> [What to work on]: In the entries below, the lines from the one with "orange light bulb: 4 -> 2" through the one with "blue clock: 0 -> 2" are to be copied exactly; both ends count.
-- Opening Marker --
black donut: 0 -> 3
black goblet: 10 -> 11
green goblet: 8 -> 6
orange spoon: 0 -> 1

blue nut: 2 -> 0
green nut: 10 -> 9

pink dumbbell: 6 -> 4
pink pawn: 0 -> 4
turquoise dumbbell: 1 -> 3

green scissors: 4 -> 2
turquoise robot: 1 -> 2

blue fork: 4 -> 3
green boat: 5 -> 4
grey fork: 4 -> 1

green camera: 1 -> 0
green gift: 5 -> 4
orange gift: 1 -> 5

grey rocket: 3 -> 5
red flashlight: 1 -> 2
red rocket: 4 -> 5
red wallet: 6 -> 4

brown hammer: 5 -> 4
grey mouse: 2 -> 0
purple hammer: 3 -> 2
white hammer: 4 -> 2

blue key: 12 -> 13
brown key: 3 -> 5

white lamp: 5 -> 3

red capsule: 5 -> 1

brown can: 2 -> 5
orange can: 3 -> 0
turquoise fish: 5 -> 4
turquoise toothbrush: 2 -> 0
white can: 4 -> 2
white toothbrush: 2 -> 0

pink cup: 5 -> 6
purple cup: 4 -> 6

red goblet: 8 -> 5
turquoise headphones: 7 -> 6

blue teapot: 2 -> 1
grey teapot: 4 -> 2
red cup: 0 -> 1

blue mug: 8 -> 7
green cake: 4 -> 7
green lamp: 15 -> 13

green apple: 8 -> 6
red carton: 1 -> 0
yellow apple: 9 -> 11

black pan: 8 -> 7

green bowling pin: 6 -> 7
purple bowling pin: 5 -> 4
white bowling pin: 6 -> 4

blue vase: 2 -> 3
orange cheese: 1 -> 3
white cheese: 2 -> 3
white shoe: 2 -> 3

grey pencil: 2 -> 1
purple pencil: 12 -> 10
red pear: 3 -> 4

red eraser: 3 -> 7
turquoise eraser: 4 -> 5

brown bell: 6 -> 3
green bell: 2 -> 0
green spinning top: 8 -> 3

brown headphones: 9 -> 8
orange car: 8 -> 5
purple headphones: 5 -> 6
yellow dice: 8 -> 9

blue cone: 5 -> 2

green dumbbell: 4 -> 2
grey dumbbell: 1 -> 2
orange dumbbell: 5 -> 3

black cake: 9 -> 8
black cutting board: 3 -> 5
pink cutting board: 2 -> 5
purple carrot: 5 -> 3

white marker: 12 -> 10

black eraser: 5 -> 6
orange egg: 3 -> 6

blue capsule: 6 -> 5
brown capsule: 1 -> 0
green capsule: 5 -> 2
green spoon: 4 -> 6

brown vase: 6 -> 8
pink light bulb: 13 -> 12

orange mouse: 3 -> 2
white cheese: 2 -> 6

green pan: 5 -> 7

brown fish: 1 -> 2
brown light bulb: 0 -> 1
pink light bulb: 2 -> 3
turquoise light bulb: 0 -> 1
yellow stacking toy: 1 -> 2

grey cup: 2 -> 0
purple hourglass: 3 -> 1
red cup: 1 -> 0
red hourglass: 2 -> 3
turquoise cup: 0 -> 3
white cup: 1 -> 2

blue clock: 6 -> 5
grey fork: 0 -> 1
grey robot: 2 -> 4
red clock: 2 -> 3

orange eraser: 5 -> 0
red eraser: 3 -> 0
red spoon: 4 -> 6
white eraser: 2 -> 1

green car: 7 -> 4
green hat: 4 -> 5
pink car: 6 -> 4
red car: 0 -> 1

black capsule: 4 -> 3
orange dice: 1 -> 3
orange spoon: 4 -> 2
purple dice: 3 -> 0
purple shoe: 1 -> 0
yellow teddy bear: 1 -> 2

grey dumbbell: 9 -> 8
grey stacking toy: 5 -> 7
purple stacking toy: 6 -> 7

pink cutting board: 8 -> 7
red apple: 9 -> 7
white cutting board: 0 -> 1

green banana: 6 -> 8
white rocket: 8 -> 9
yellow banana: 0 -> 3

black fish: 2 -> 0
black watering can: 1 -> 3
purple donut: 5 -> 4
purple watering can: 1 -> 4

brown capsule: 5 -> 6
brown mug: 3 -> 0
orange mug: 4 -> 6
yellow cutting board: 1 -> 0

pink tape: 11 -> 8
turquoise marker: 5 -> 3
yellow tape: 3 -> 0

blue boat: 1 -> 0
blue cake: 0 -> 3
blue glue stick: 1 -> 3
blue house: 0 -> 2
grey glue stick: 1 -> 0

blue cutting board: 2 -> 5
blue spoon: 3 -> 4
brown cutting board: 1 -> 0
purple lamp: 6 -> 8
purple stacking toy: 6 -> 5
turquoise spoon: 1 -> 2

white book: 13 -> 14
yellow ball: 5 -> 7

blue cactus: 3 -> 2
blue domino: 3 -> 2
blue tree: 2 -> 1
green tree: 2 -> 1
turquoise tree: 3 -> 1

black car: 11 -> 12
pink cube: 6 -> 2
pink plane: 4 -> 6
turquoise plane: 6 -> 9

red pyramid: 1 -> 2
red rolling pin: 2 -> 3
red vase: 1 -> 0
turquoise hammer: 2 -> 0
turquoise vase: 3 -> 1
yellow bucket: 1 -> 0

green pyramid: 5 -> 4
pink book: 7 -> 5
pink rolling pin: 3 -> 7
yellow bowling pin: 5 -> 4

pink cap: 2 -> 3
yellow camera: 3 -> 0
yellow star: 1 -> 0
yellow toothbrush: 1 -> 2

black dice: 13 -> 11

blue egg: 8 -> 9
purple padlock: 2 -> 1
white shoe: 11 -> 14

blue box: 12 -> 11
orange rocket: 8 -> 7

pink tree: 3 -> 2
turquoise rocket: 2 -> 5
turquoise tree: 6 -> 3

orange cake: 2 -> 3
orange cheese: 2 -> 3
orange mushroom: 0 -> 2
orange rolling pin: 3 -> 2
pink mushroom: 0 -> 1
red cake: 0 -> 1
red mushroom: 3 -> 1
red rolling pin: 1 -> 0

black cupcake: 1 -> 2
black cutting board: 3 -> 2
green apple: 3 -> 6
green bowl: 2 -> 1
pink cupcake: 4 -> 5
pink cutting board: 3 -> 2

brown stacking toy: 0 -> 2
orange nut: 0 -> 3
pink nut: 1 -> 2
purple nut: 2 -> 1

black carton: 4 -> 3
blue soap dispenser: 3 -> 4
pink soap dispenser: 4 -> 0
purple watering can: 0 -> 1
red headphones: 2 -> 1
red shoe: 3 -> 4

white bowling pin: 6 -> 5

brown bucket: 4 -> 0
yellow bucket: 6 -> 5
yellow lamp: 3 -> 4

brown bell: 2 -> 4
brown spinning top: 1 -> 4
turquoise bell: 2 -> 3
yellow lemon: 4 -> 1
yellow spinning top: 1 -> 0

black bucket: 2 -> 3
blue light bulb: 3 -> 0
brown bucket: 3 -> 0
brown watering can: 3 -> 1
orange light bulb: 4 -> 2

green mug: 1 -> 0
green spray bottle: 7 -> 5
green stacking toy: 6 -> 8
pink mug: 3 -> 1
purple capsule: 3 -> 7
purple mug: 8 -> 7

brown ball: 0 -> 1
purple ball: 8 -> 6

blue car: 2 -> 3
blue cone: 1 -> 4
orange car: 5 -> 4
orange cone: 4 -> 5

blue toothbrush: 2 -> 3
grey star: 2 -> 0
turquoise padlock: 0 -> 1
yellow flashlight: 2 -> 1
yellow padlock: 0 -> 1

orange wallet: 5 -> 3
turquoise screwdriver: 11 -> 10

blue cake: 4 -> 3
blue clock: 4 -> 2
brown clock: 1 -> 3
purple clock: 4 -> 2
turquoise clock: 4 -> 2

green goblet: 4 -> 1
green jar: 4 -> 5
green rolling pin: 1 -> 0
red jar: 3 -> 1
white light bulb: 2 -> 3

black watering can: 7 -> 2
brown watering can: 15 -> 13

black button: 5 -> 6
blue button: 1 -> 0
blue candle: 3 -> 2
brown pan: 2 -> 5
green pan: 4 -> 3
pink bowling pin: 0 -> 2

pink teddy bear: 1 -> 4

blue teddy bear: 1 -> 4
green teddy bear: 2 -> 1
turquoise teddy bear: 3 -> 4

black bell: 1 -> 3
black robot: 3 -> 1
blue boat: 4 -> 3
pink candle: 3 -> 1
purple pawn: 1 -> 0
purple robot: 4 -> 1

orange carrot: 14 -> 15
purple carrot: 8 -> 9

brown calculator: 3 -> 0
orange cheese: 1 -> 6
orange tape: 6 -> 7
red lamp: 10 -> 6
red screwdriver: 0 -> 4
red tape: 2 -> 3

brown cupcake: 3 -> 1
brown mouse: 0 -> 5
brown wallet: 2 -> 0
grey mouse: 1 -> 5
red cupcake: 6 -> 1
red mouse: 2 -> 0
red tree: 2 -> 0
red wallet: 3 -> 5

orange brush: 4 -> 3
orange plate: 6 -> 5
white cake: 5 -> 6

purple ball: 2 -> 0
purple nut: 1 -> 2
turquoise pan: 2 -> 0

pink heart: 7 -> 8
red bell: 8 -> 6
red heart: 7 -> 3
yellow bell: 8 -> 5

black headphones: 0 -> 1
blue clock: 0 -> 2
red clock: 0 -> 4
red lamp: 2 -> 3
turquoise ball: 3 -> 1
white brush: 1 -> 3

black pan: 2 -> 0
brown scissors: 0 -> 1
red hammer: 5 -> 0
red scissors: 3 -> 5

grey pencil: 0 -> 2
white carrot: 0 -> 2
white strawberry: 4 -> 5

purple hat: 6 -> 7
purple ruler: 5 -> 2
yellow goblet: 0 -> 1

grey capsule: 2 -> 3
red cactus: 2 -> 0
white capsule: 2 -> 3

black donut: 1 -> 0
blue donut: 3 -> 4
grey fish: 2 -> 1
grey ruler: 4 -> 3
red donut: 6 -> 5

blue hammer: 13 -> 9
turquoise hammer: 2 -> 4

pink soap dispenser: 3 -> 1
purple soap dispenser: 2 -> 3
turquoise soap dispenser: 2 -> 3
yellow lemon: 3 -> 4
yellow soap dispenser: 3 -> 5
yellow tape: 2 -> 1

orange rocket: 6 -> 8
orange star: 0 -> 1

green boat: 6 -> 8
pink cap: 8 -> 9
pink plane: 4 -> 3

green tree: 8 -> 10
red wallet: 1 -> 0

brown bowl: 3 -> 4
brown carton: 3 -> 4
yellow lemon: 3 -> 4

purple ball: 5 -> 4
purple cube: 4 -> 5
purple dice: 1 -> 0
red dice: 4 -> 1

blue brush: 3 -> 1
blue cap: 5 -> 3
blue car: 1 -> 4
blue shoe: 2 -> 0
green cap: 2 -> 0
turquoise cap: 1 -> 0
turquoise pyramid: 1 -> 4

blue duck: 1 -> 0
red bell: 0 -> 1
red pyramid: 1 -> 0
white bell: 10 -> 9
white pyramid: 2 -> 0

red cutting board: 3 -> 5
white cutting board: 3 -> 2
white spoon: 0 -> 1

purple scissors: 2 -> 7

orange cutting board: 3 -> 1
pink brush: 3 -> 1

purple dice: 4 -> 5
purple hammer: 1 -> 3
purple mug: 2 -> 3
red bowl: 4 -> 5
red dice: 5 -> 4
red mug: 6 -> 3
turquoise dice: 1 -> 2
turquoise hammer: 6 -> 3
-- Closing Marker --
> [Exercise result]:
orange light bulb: 4 -> 2

green mug: 1 -> 0
green spray bottle: 7 -> 5
green stacking toy: 6 -> 8
pink mug: 3 -> 1
purple capsule: 3 -> 7
purple mug: 8 -> 7

brown ball: 0 -> 1
purple ball: 8 -> 6

blue car: 2 -> 3
blue cone: 1 -> 4
orange car: 5 -> 4
orange cone: 4 -> 5

blue toothbrush: 2 -> 3
grey star: 2 -> 0
turquoise padlock: 0 -> 1
yellow flashlight: 2 -> 1
yellow padlock: 0 -> 1

orange wallet: 5 -> 3
turquoise screwdriver: 11 -> 10

blue cake: 4 -> 3
blue clock: 4 -> 2
brown clock: 1 -> 3
purple clock: 4 -> 2
turquoise clock: 4 -> 2

green goblet: 4 -> 1
green jar: 4 -> 5
green rolling pin: 1 -> 0
red jar: 3 -> 1
white light bulb: 2 -> 3

black watering can: 7 -> 2
brown watering can: 15 -> 13

black button: 5 -> 6
blue button: 1 -> 0
blue candle: 3 -> 2
brown pan: 2 -> 5
green pan: 4 -> 3
pink bowling pin: 0 -> 2

pink teddy bear: 1 -> 4

blue teddy bear: 1 -> 4
green teddy bear: 2 -> 1
turquoise teddy bear: 3 -> 4

black bell: 1 -> 3
black robot: 3 -> 1
blue boat: 4 -> 3
pink candle: 3 -> 1
purple pawn: 1 -> 0
purple robot: 4 -> 1

orange carrot: 14 -> 15
purple carrot: 8 -> 9

brown calculator: 3 -> 0
orange cheese: 1 -> 6
orange tape: 6 -> 7
red lamp: 10 -> 6
red screwdriver: 0 -> 4
red tape: 2 -> 3

brown cupcake: 3 -> 1
brown mouse: 0 -> 5
brown wallet: 2 -> 0
grey mouse: 1 -> 5
red cupcake: 6 -> 1
red mouse: 2 -> 0
red tree: 2 -> 0
red wallet: 3 -> 5

orange brush: 4 -> 3
orange plate: 6 -> 5
white cake: 5 -> 6

purple ball: 2 -> 0
purple nut: 1 -> 2
turquoise pan: 2 -> 0

pink heart: 7 -> 8
red bell: 8 -> 6
red heart: 7 -> 3
yellow bell: 8 -> 5

black headphones: 0 -> 1
blue clock: 0 -> 2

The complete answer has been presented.